**ROWS**:
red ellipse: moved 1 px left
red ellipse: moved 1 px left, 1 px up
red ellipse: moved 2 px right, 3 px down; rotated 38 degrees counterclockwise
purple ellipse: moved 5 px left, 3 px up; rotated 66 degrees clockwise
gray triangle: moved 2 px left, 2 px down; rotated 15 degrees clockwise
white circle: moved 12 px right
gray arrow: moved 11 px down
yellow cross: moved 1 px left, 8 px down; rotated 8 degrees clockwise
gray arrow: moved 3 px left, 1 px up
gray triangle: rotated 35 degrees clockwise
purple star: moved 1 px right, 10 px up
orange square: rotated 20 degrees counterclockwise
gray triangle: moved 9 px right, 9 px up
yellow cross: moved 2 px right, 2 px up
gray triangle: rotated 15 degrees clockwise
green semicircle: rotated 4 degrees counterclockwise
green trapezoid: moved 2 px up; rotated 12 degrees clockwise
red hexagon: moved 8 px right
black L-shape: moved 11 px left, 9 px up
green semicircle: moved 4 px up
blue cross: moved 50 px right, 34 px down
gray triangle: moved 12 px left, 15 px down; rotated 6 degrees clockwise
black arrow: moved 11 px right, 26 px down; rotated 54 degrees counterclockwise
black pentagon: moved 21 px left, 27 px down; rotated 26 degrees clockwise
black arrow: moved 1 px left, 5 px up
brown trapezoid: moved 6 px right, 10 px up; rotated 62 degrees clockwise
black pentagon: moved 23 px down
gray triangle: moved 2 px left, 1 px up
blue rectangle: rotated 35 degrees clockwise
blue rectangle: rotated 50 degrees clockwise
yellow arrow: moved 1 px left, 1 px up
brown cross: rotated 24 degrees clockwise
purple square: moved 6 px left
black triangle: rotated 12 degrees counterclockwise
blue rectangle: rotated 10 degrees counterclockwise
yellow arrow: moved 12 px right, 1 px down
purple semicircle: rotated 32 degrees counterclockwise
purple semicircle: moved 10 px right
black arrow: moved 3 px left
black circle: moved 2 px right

**EXERCISE REQUIREMENTS**: Please give all the rows above as a JSON list of strings, one string per row, with any blank lines left out.

**RESULT OF THE EXERCISE**:
[
  "red ellipse: moved 1 px left",
  "red ellipse: moved 1 px left, 1 px up",
  "red ellipse: moved 2 px right, 3 px down; rotated 38 degrees counterclockwise",
  "purple ellipse: moved 5 px left, 3 px up; rotated 66 degrees clockwise",
  "gray triangle: moved 2 px left, 2 px down; rotated 15 degrees clockwise",
  "white circle: moved 12 px right",
  "gray arrow: moved 11 px down",
  "yellow cross: moved 1 px left, 8 px down; rotated 8 degrees clockwise",
  "gray arrow: moved 3 px left, 1 px up",
  "gray triangle: rotated 35 degrees clockwise",
  "purple star: moved 1 px right, 10 px up",
  "orange square: rotated 20 degrees counterclockwise",
  "gray triangle: moved 9 px right, 9 px up",
  "yellow cross: moved 2 px right, 2 px up",
  "gray triangle: rotated 15 degrees clockwise",
  "green semicircle: rotated 4 degrees counterclockwise",
  "green trapezoid: moved 2 px up; rotated 12 degrees clockwise",
  "red hexagon: moved 8 px right",
  "black L-shape: moved 11 px left, 9 px up",
  "green semicircle: moved 4 px up",
  "blue cross: moved 50 px right, 34 px down",
  "gray triangle: moved 12 px left, 15 px down; rotated 6 degrees clockwise",
  "black arrow: moved 11 px right, 26 px down; rotated 54 degrees counterclockwise",
  "black pentagon: moved 21 px left, 27 px down; rotated 26 degrees clockwise",
  "black arrow: moved 1 px left, 5 px up",
  "brown trapezoid: moved 6 px right, 10 px up; rotated 62 degrees clockwise",
  "black pentagon: moved 23 px down",
  "gray triangle: moved 2 px left, 1 px up",
  "blue rectangle: rotated 35 degrees clockwise",
  "blue rectangle: rotated 50 degrees clockwise",
  "yellow arrow: moved 1 px left, 1 px up",
  "brown cross: rotated 24 degrees clockwise",
  "purple square: moved 6 px left",
  "black triangle: rotated 12 degrees counterclockwise",
  "blue rectangle: rotated 10 degrees counterclockwise",
  "yellow arrow: moved 12 px right, 1 px down",
  "purple semicircle: rotated 32 degrees counterclockwise",
  "purple semicircle: moved 10 px right",
  "black arrow: moved 3 px left",
  "black circle: moved 2 px right"
]